*** ENTRIES PROVIDED ***

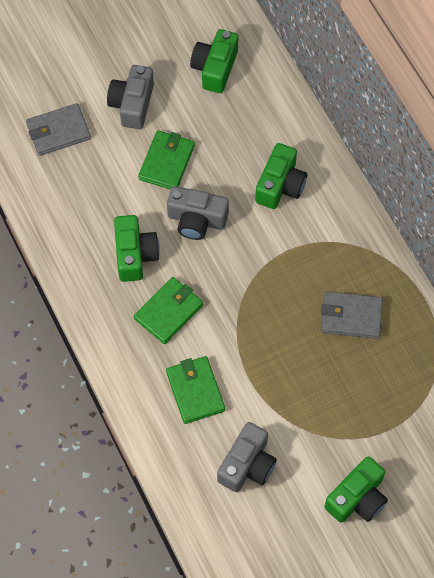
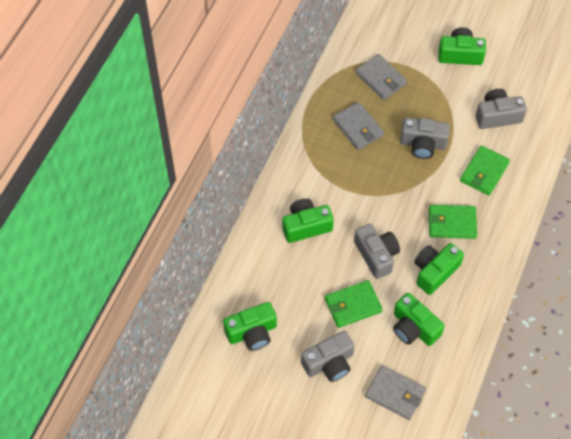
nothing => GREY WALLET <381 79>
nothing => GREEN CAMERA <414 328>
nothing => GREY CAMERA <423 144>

***
*** ENTRIES PROVIDED ***

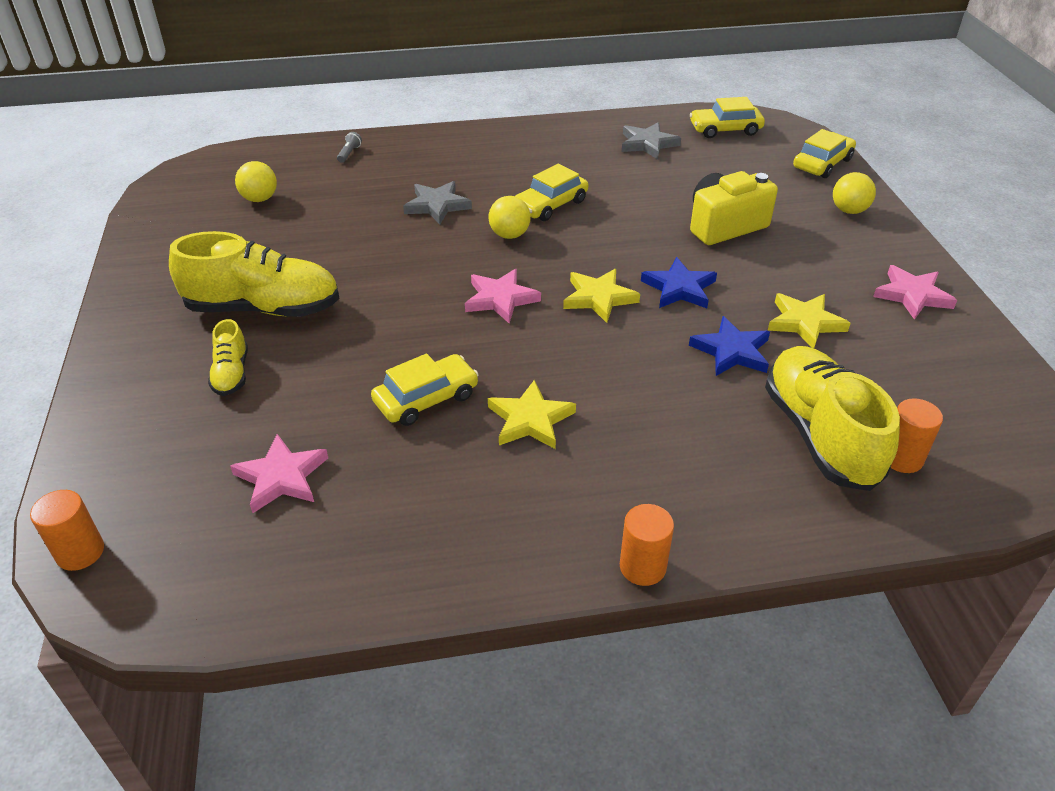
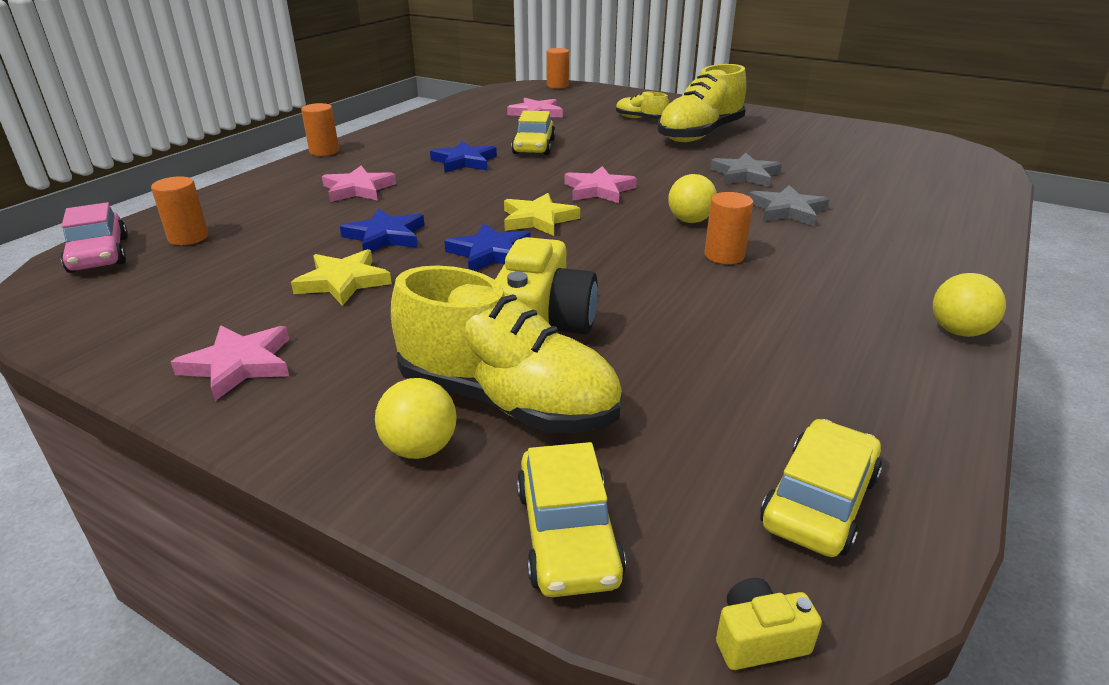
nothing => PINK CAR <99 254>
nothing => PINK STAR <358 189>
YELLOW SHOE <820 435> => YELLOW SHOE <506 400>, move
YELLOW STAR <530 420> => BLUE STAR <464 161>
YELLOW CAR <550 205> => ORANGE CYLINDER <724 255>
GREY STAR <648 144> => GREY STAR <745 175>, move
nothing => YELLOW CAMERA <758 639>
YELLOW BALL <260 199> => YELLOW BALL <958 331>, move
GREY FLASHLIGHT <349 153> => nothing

***

_EXERCISE BRIEF_
What is needed is an exact copy of the lines above, from the one containing "nothing => YELLOW CAMERA <758 639>" through the one containing "GREY FLASHLIGHT <349 153> => nothing", with nothing added.

_WRITTEN ANSWER_
nothing => YELLOW CAMERA <758 639>
YELLOW BALL <260 199> => YELLOW BALL <958 331>, move
GREY FLASHLIGHT <349 153> => nothing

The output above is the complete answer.